Items from a data source
=======

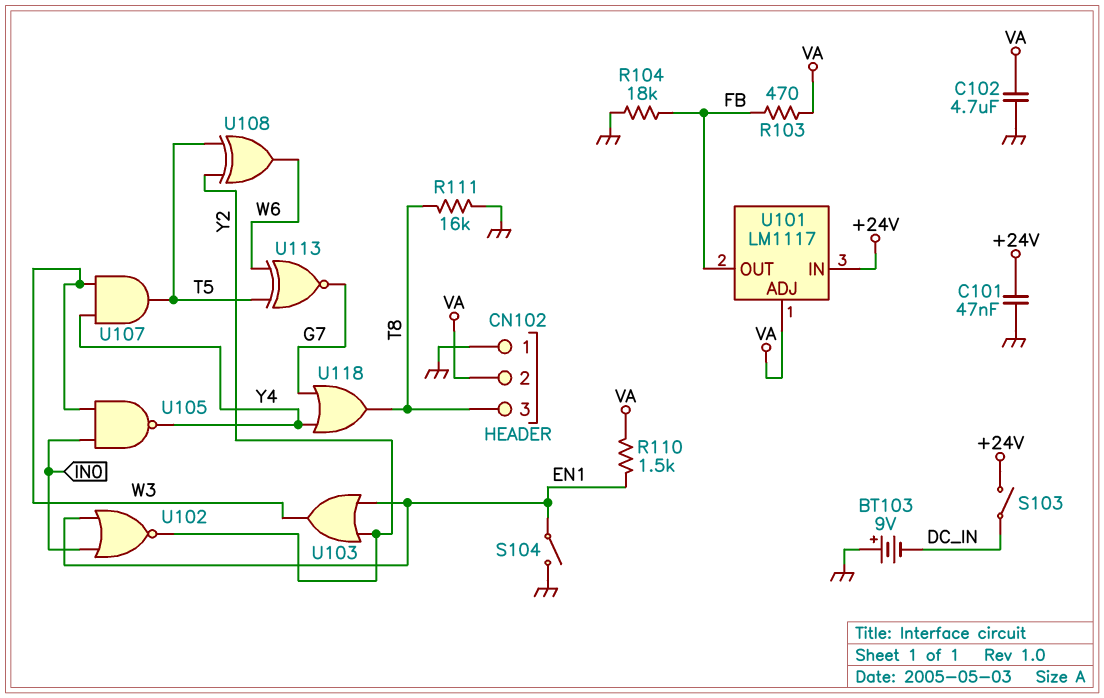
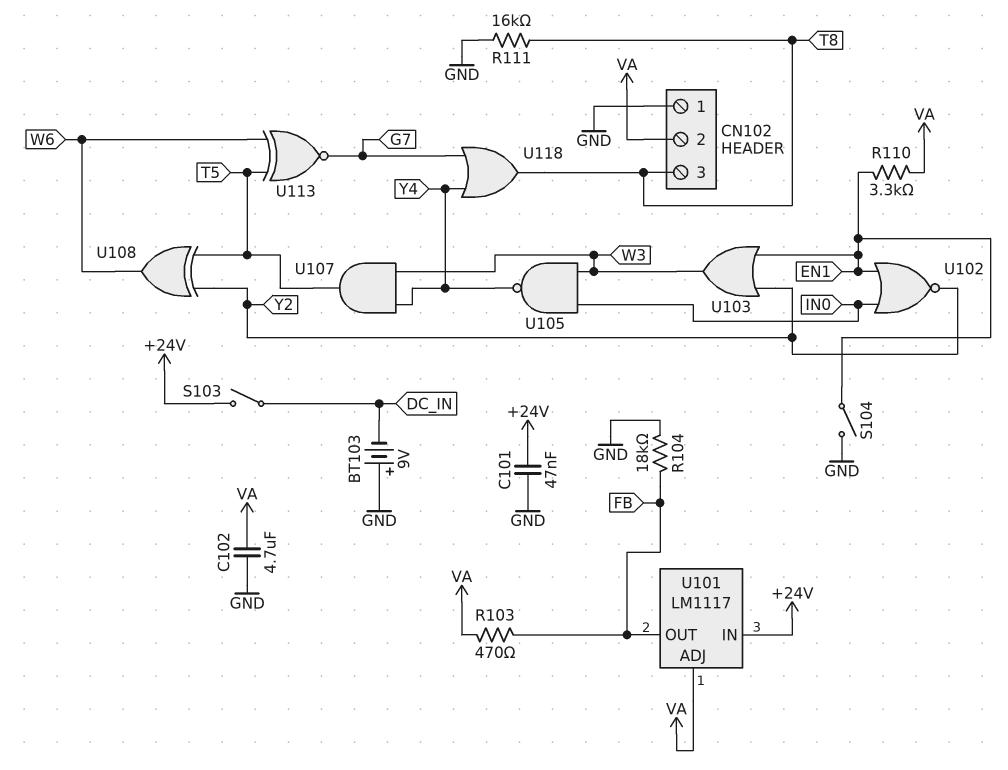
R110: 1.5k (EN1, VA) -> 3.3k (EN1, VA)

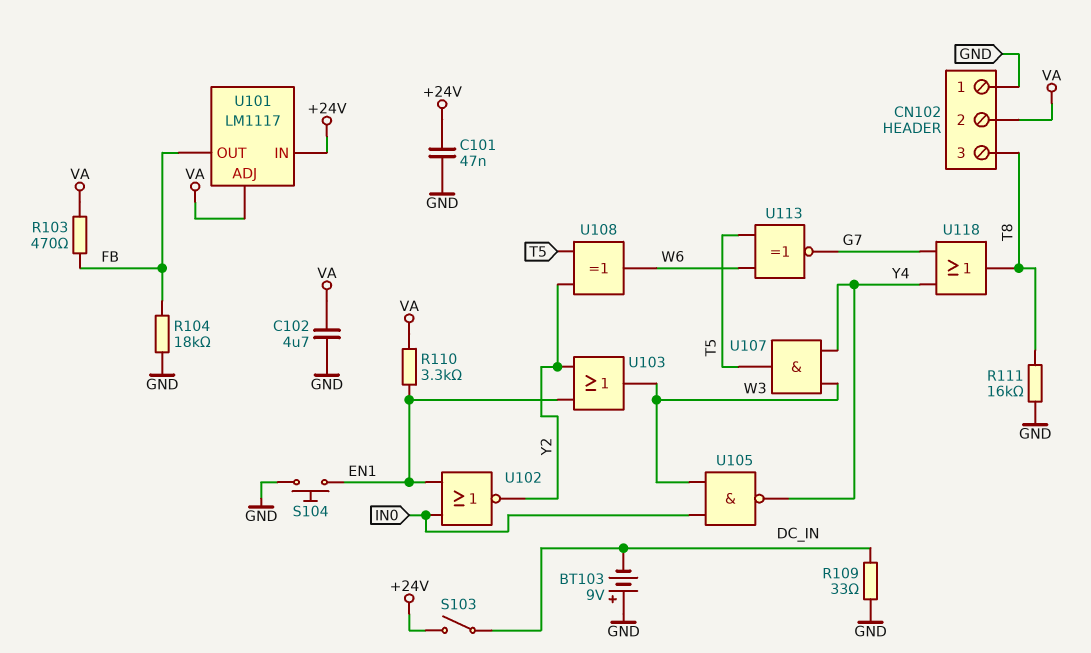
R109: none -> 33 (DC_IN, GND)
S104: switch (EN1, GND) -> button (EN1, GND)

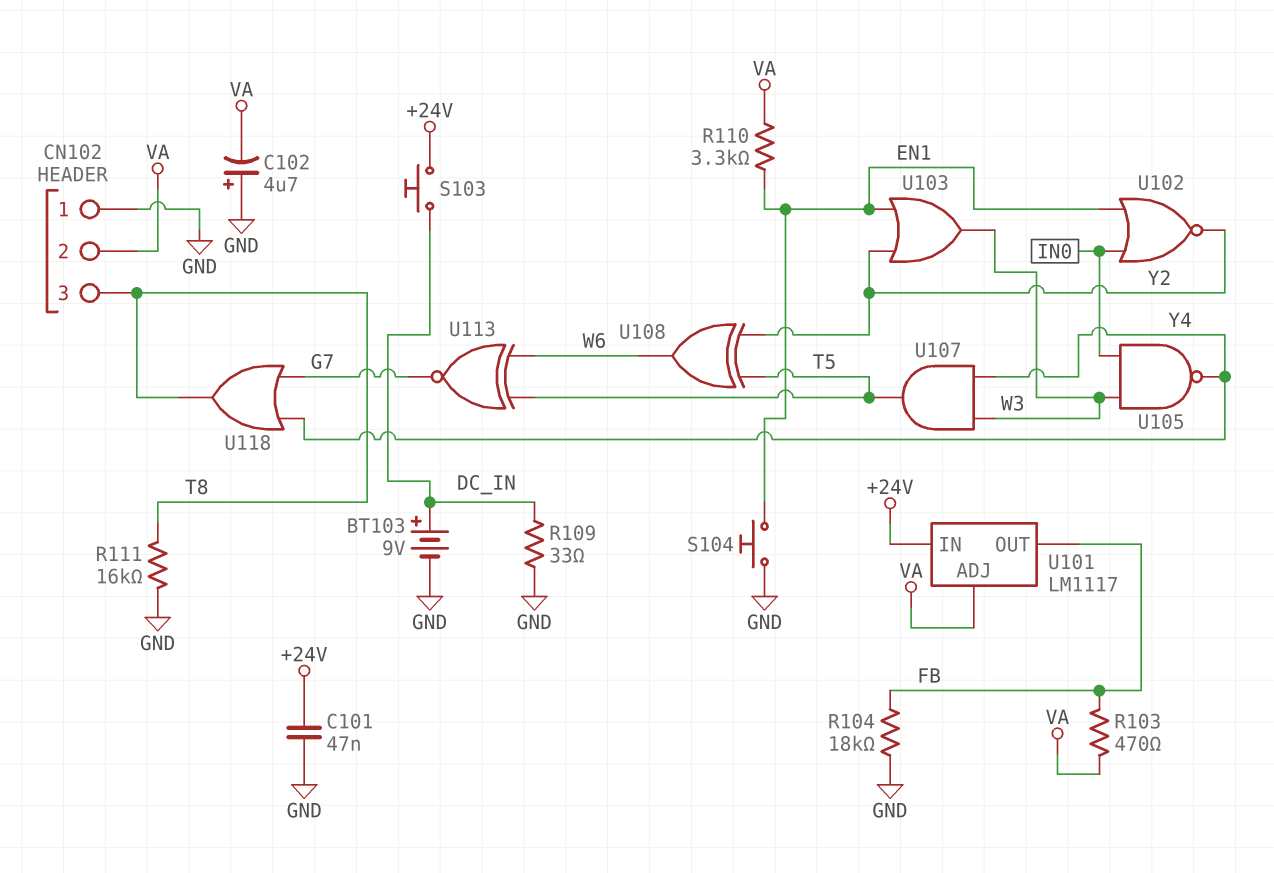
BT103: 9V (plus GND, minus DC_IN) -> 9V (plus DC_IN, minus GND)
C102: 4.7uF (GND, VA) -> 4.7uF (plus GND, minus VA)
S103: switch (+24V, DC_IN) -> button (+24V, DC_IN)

=======

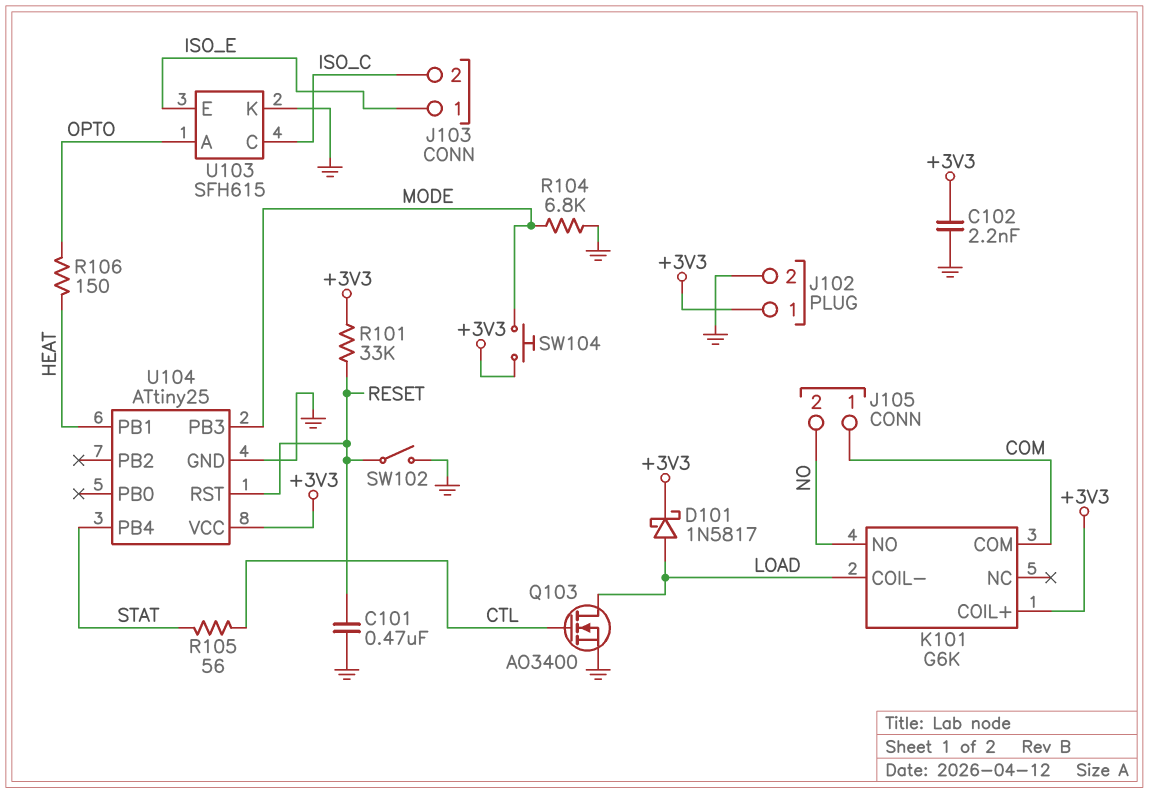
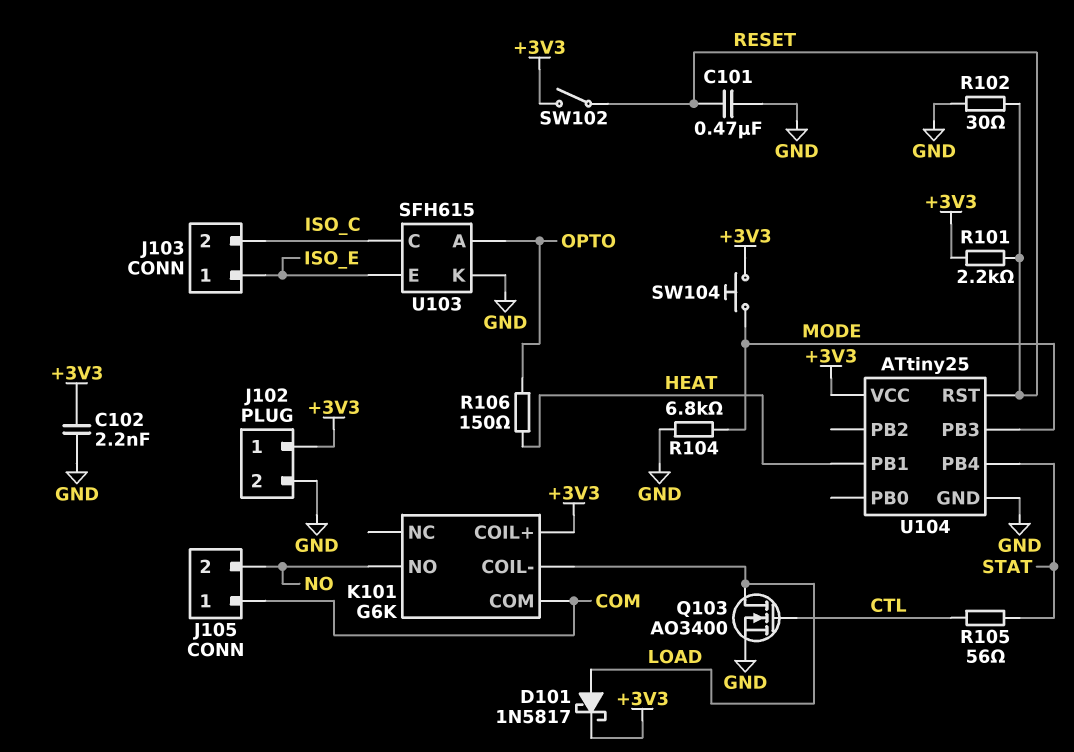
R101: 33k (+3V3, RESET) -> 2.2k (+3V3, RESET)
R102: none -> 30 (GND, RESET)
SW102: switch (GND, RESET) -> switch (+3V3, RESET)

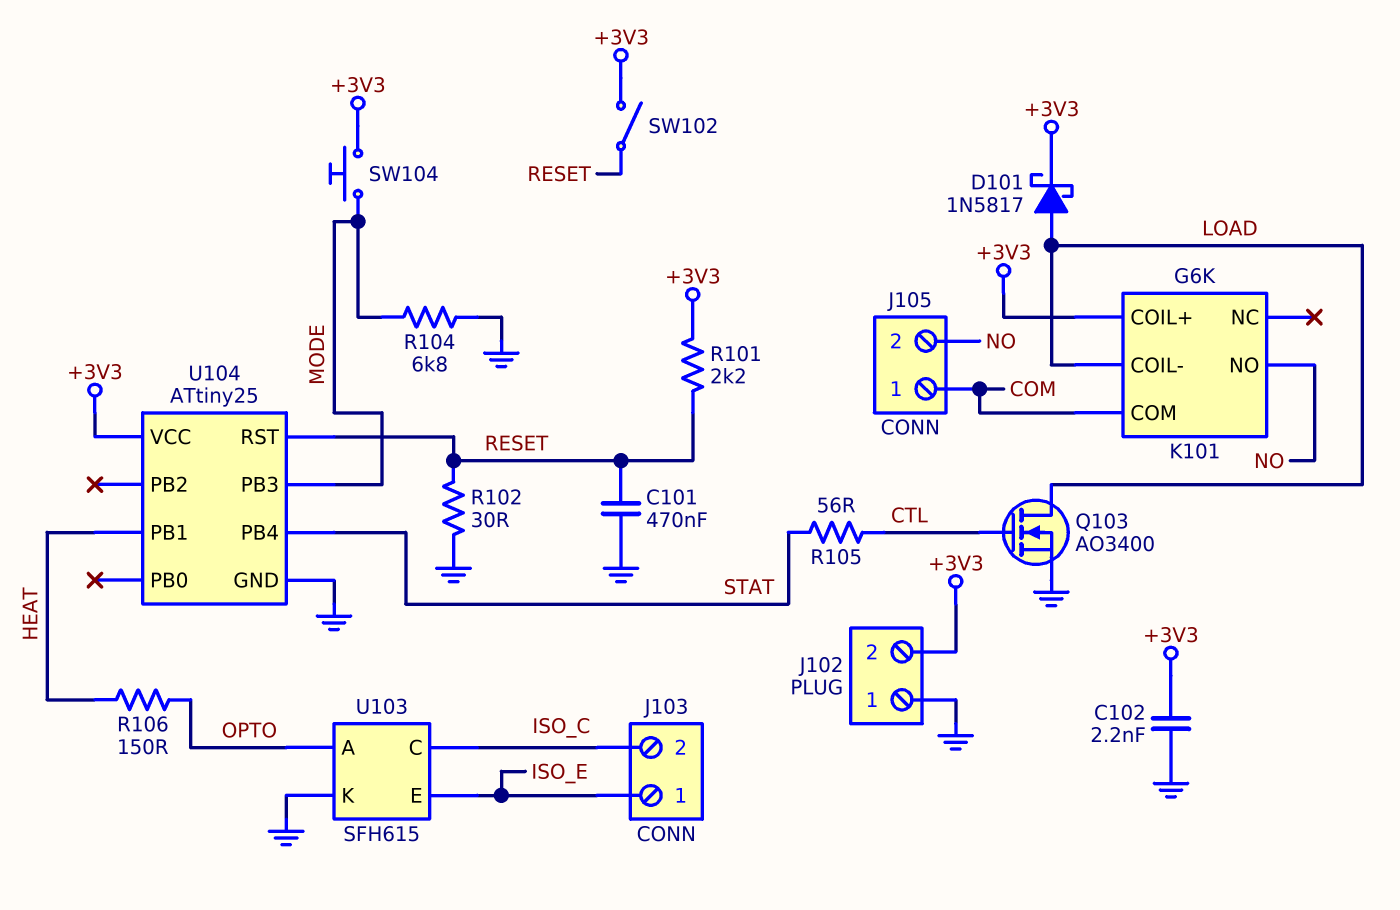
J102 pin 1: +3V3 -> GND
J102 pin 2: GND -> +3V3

=======

▶ Work item:
Take each line above that holds the string "plus" and copy it.

▶ Answer to this task:
BT103: 9V (plus GND, minus DC_IN) -> 9V (plus DC_IN, minus GND)
C102: 4.7uF (GND, VA) -> 4.7uF (plus GND, minus VA)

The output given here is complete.